Whenever a line in the entries below contains the string "grey", copy that line.

======== MATERIAL PROVIDED ========

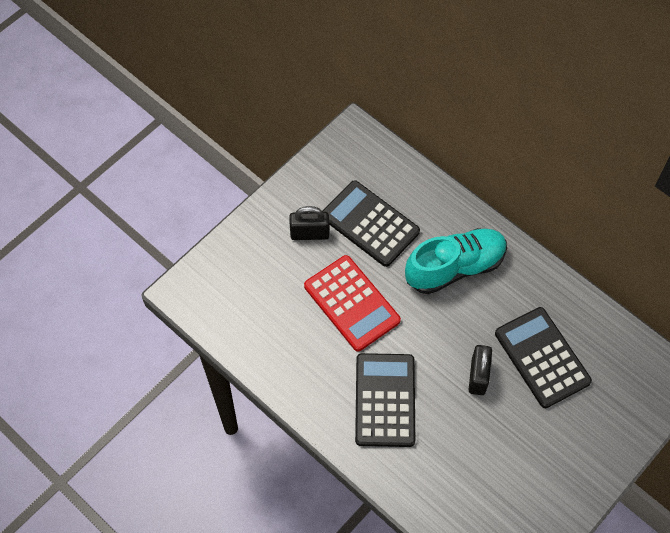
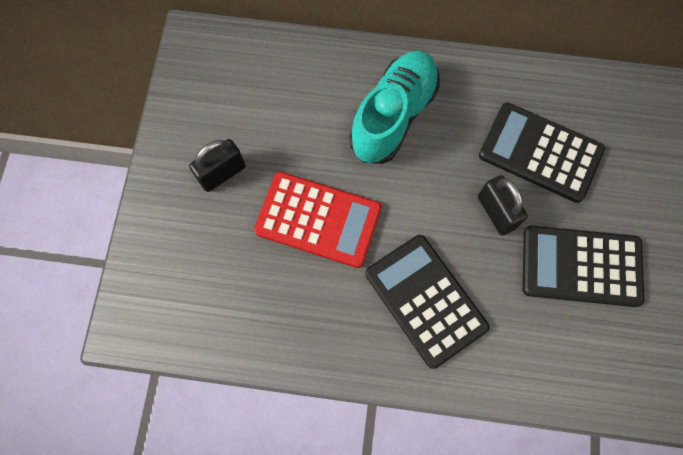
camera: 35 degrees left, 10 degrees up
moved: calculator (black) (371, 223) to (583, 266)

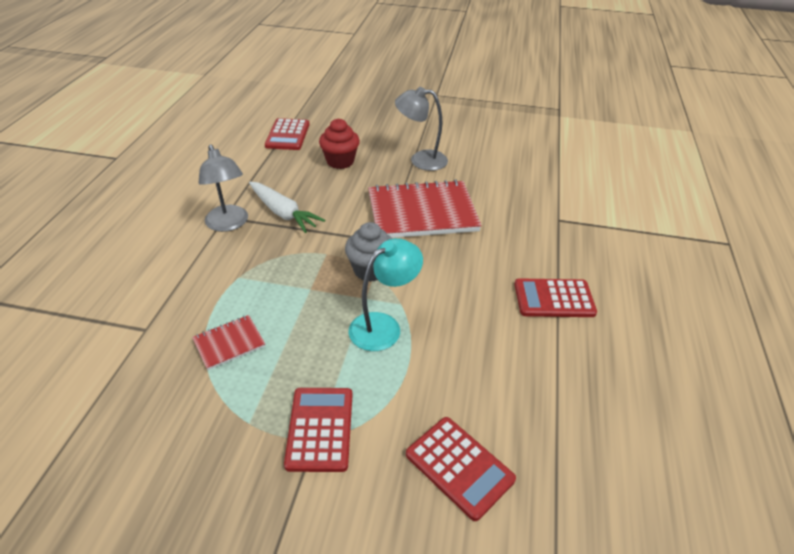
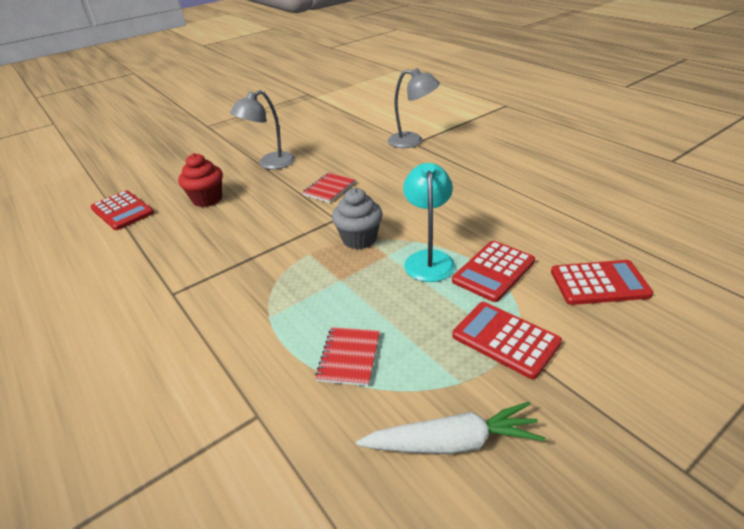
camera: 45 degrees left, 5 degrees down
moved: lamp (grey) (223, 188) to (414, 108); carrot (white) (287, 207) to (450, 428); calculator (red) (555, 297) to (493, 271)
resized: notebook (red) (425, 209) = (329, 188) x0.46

========
======== MATERIAL PROVIDED ========

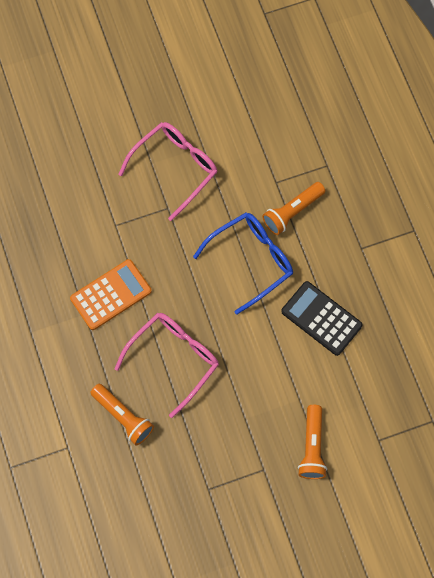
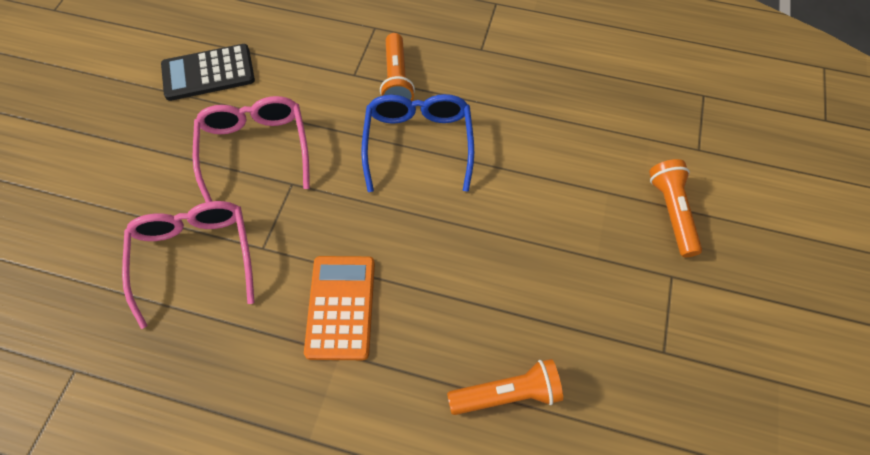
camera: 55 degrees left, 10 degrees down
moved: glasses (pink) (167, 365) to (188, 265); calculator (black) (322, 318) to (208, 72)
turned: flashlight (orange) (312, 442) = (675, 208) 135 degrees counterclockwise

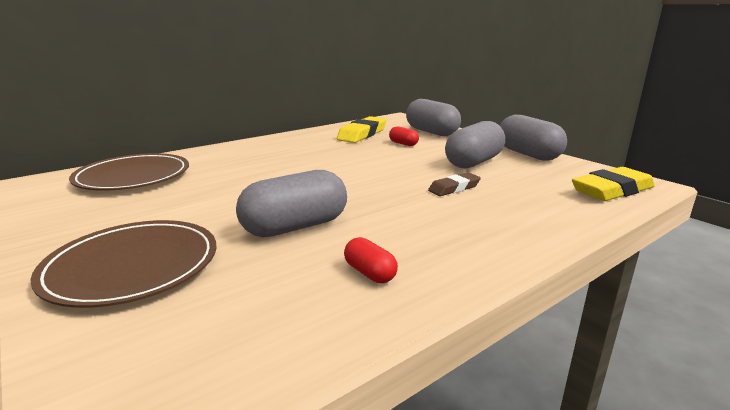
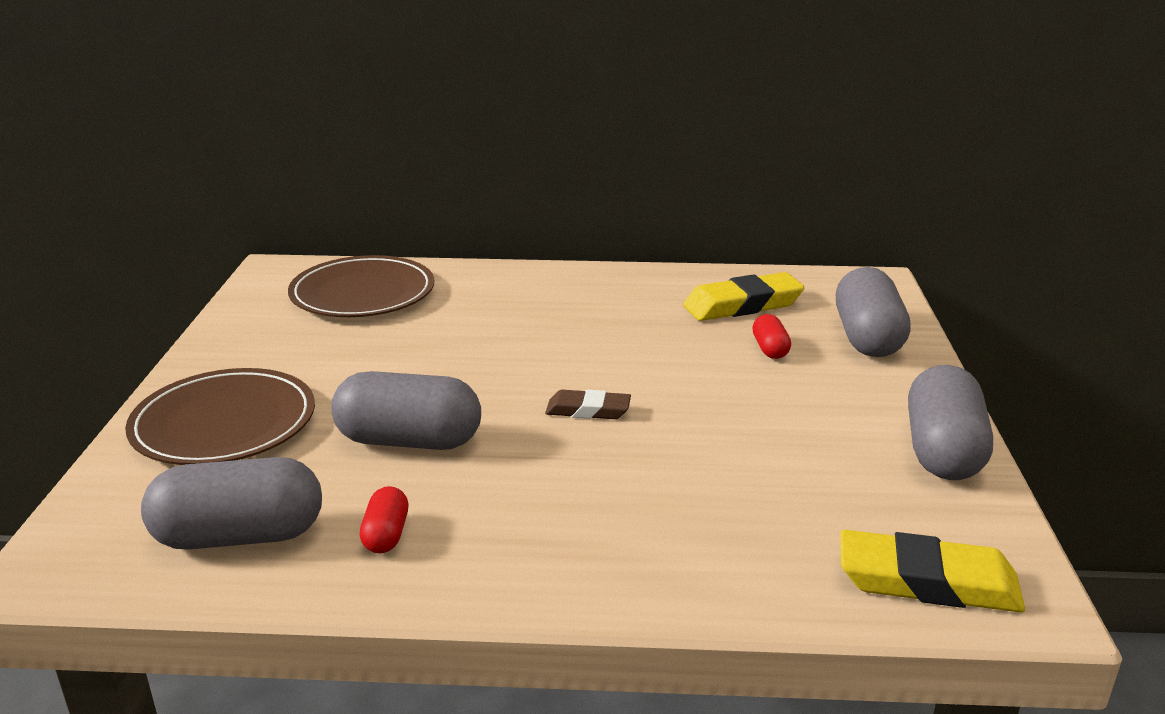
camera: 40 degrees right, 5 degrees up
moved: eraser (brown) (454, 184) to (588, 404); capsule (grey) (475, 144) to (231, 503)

========

EXERCISE RESULT:
moved: lamp (grey) (223, 188) to (414, 108); carrot (white) (287, 207) to (450, 428); calculator (red) (555, 297) to (493, 271)
moved: eraser (brown) (454, 184) to (588, 404); capsule (grey) (475, 144) to (231, 503)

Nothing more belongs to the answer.